EXERCISE GOAL = What you return should be each line of the data containing the string "zener".

AVAILABLE DATA =
.....
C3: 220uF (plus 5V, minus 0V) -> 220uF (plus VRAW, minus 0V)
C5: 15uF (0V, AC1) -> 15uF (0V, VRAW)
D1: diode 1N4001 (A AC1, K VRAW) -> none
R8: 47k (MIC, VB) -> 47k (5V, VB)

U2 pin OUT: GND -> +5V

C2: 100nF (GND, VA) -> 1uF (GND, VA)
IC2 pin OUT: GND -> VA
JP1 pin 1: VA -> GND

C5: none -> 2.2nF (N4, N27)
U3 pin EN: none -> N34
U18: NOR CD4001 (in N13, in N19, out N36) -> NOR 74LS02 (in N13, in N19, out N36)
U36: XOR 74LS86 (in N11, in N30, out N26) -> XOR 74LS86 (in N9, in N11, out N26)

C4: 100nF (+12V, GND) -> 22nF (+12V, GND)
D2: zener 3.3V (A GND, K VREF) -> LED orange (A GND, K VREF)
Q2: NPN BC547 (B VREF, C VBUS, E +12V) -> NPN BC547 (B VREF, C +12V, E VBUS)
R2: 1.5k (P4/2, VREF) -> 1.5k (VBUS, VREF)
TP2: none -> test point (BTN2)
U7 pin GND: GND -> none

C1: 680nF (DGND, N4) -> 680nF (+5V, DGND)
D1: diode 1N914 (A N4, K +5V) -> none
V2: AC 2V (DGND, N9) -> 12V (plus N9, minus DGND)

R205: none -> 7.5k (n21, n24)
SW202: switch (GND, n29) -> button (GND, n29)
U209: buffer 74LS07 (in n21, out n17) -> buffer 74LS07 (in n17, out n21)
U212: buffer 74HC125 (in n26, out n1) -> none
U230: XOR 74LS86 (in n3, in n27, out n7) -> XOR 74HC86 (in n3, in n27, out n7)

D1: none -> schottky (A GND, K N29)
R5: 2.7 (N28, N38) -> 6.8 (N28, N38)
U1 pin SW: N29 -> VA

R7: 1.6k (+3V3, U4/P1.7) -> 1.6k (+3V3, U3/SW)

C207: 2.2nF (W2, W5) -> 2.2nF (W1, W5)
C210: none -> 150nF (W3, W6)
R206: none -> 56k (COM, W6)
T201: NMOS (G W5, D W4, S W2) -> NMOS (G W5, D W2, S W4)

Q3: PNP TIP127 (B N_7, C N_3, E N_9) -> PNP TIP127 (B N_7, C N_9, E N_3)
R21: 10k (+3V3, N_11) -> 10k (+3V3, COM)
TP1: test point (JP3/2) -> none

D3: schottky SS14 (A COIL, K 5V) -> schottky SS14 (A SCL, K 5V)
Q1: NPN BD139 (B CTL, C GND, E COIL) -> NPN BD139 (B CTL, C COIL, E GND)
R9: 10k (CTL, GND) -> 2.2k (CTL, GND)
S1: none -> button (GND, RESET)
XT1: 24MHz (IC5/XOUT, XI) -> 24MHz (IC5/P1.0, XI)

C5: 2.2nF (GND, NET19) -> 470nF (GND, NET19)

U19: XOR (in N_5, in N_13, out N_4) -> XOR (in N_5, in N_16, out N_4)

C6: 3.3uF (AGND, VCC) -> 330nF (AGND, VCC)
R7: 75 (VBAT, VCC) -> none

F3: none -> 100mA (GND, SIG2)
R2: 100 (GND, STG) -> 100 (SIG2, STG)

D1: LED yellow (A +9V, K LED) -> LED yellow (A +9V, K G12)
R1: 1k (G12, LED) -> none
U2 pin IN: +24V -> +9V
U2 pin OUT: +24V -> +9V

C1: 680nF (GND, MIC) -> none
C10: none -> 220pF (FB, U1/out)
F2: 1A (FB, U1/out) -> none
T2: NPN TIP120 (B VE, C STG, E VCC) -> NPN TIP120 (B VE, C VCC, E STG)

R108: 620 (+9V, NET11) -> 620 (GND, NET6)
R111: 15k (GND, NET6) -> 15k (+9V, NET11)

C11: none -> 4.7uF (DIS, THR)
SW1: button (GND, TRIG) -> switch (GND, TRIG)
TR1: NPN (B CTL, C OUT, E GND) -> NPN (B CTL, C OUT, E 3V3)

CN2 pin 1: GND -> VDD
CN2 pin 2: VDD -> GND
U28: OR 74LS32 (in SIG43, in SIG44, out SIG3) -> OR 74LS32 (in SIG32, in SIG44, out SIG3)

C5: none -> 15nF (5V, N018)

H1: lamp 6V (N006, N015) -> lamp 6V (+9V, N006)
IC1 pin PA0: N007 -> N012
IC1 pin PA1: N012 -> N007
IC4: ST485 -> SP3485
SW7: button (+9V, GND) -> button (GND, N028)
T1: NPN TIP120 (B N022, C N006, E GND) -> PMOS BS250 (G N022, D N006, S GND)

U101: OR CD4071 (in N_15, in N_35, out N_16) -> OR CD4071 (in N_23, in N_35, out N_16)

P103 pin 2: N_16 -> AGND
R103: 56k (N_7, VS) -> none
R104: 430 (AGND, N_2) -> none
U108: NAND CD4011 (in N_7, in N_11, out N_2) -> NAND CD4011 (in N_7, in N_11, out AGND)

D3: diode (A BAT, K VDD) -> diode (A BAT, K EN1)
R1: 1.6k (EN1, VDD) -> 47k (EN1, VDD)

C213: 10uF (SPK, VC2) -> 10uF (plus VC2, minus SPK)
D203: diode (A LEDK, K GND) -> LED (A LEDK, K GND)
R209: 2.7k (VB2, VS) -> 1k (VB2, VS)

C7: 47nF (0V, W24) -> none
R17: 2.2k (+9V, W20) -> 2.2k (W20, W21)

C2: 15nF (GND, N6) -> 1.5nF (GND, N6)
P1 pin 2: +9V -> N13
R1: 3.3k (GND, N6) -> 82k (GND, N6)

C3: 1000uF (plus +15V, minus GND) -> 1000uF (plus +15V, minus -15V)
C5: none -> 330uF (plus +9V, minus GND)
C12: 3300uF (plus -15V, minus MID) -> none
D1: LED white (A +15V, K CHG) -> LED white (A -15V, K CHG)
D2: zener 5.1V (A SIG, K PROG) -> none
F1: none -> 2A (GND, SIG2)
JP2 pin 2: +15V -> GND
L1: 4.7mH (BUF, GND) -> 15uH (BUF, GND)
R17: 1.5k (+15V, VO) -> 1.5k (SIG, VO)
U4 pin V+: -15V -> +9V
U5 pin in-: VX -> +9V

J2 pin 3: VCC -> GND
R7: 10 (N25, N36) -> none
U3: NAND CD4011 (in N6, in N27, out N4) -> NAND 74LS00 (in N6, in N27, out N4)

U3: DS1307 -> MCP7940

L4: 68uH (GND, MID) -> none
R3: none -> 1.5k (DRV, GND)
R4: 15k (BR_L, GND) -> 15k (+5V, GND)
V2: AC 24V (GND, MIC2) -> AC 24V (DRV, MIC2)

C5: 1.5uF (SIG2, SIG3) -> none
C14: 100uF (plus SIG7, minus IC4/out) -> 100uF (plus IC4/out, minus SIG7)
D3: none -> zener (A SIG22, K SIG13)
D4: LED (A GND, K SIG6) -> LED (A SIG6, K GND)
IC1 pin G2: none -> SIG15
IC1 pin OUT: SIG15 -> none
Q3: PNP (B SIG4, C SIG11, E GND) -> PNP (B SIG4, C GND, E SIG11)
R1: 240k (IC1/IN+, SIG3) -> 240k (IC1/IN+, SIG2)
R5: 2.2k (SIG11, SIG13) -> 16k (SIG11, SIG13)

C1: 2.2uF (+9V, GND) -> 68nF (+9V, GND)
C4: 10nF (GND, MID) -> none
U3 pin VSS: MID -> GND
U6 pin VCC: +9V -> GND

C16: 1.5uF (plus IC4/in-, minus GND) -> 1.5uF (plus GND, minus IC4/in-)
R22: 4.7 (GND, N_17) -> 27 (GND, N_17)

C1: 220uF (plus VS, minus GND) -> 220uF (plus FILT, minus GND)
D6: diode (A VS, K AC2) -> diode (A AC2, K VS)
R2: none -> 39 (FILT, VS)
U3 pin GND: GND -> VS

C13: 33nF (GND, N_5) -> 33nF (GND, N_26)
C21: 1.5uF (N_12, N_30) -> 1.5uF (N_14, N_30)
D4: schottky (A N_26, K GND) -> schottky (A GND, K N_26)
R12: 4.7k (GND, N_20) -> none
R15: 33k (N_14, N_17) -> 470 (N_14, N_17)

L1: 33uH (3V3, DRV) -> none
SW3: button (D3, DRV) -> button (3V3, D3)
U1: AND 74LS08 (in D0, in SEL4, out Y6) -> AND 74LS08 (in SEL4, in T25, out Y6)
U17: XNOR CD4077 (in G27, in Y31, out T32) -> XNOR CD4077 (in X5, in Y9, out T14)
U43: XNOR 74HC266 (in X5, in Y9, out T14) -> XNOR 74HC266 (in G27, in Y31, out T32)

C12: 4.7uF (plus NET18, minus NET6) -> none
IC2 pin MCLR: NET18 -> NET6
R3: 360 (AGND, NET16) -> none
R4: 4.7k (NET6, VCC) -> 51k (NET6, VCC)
.....
RESPONSE FOR THIS EXERCISE =
D2: zener 3.3V (A GND, K VREF) -> LED orange (A GND, K VREF)
D2: zener 5.1V (A SIG, K PROG) -> none
D3: none -> zener (A SIG22, K SIG13)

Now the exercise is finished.